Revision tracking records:
────────────────────────────────────────

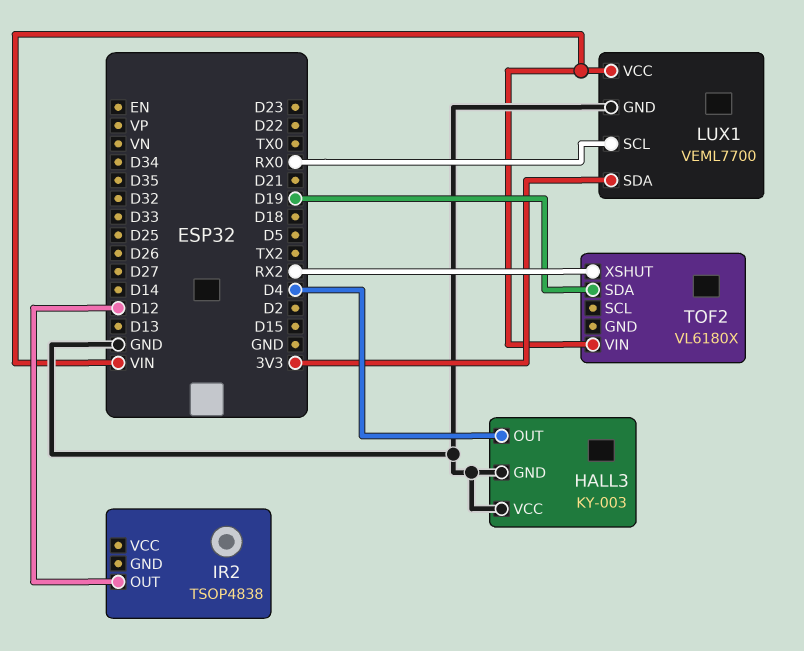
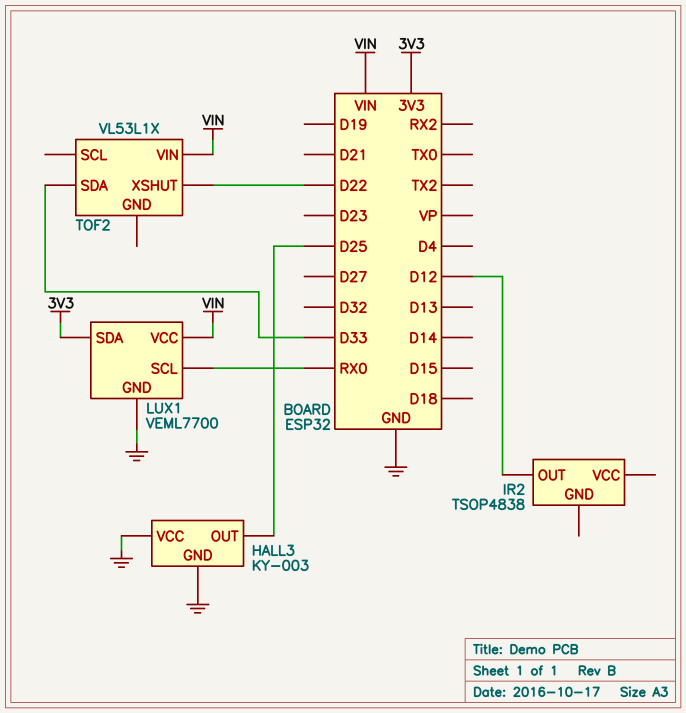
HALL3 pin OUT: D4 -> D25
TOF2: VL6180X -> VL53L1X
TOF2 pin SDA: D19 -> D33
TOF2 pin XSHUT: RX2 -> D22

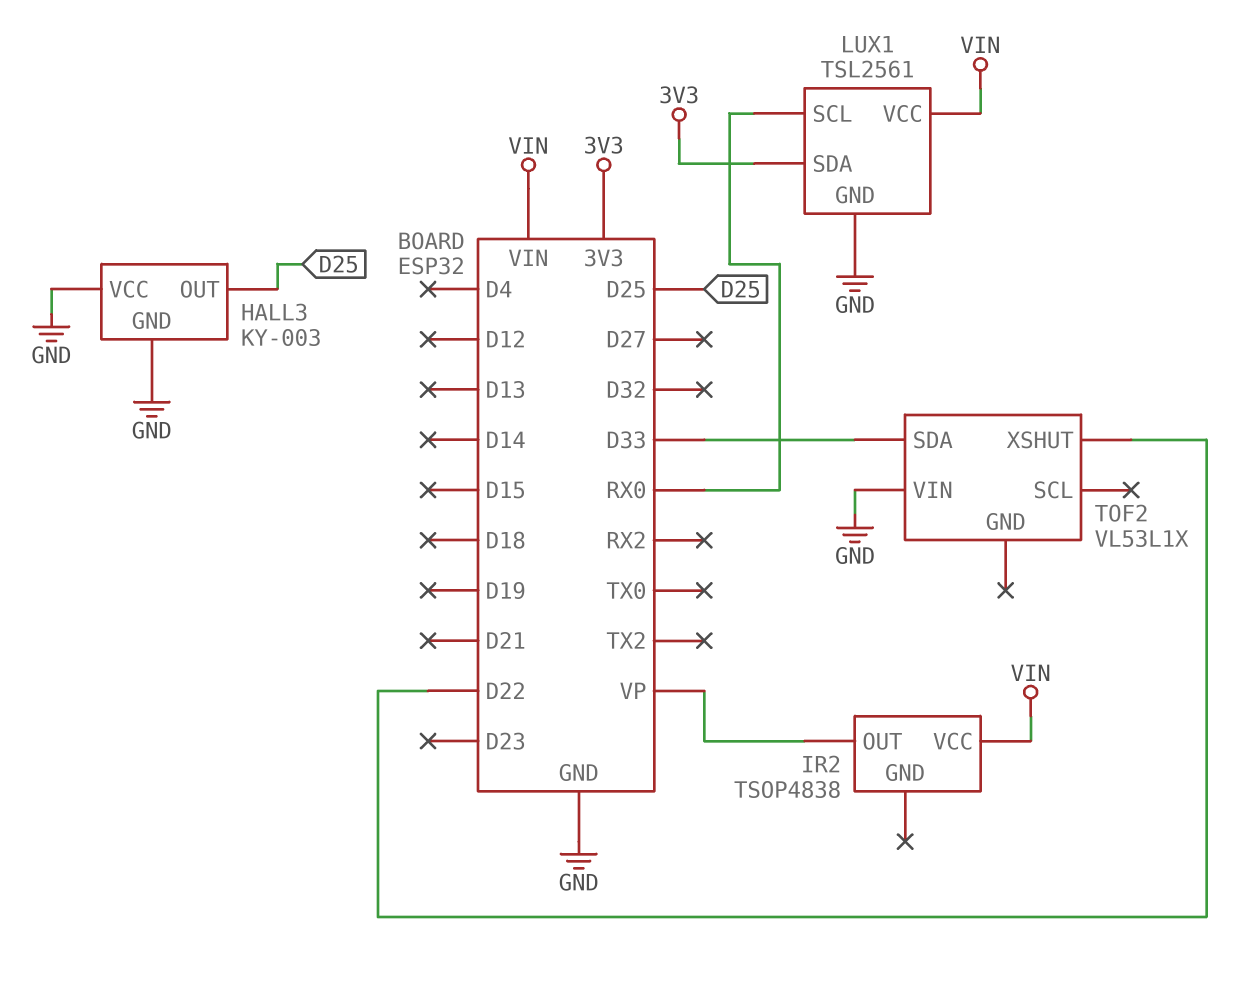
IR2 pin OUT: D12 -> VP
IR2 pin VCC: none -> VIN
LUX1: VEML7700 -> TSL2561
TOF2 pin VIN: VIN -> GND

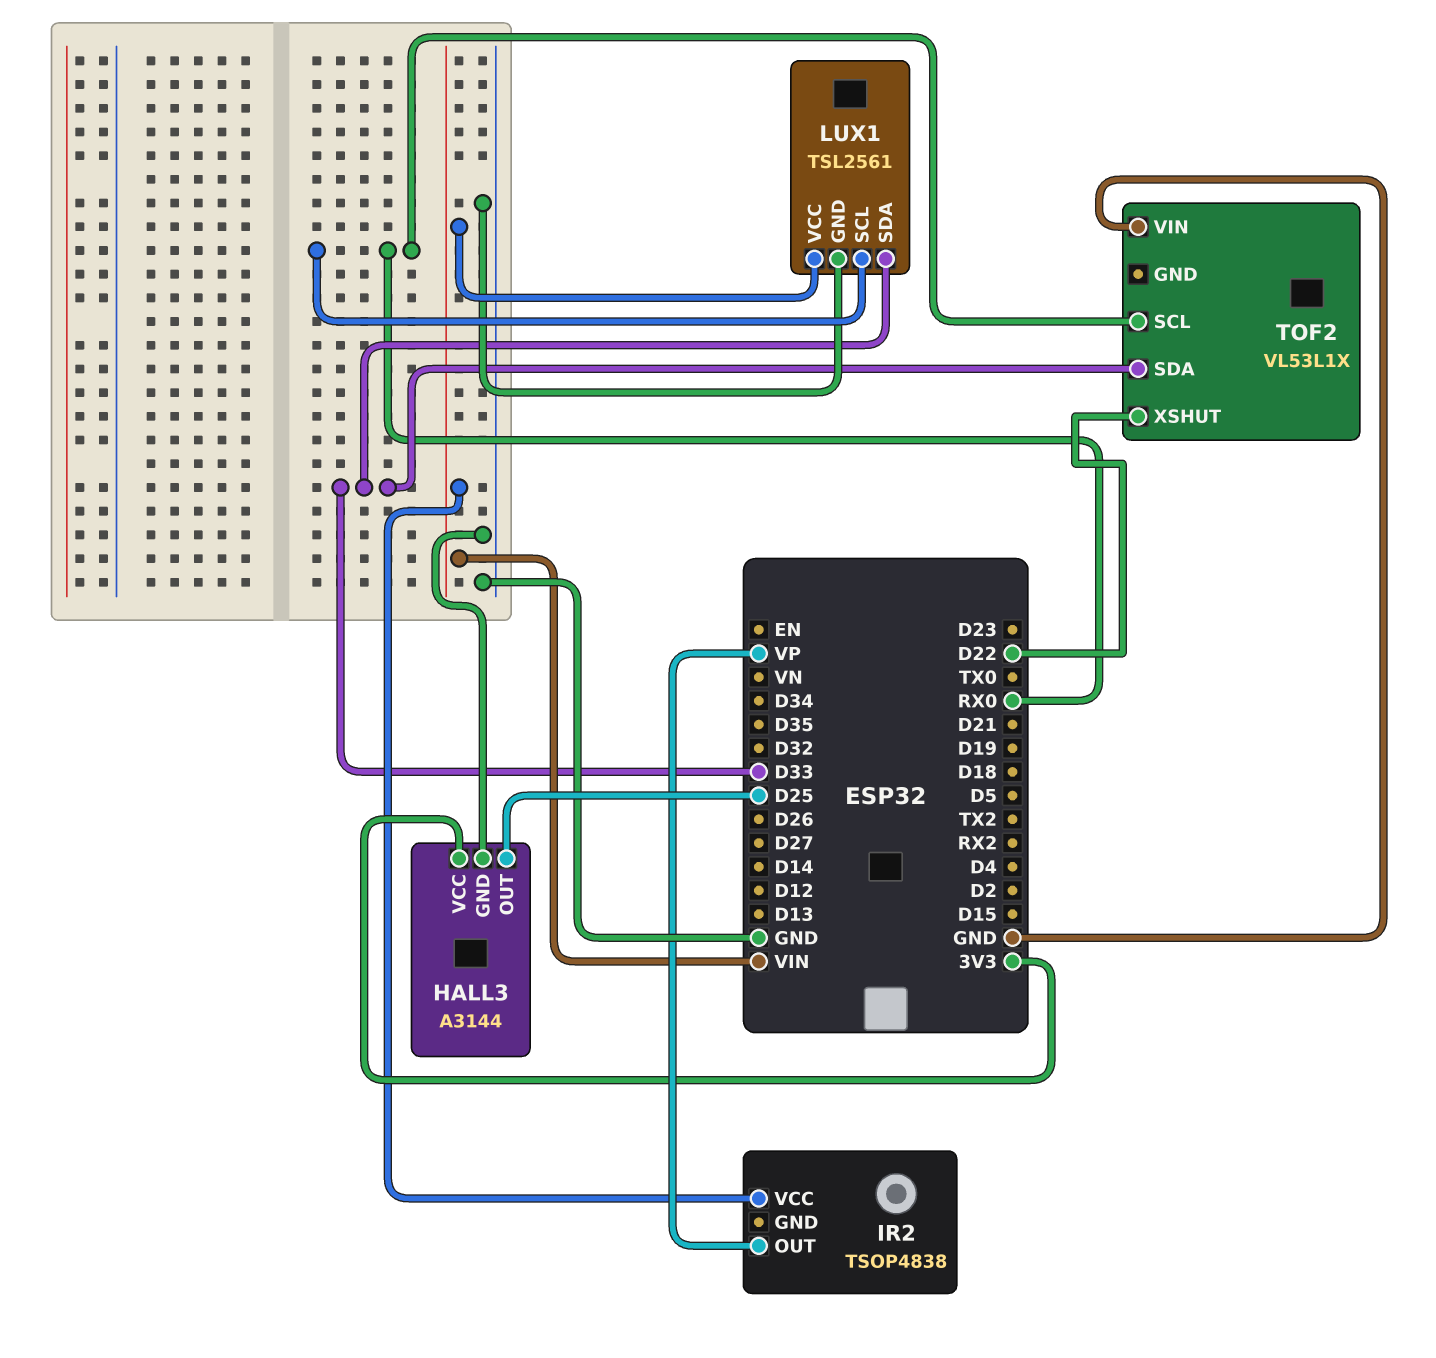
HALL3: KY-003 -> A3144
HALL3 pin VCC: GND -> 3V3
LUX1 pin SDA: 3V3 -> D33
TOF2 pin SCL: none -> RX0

────────────────────────────────────────

Your task:
List every line above that holds the word "none".

Expected answer:
IR2 pin VCC: none -> VIN
TOF2 pin SCL: none -> RX0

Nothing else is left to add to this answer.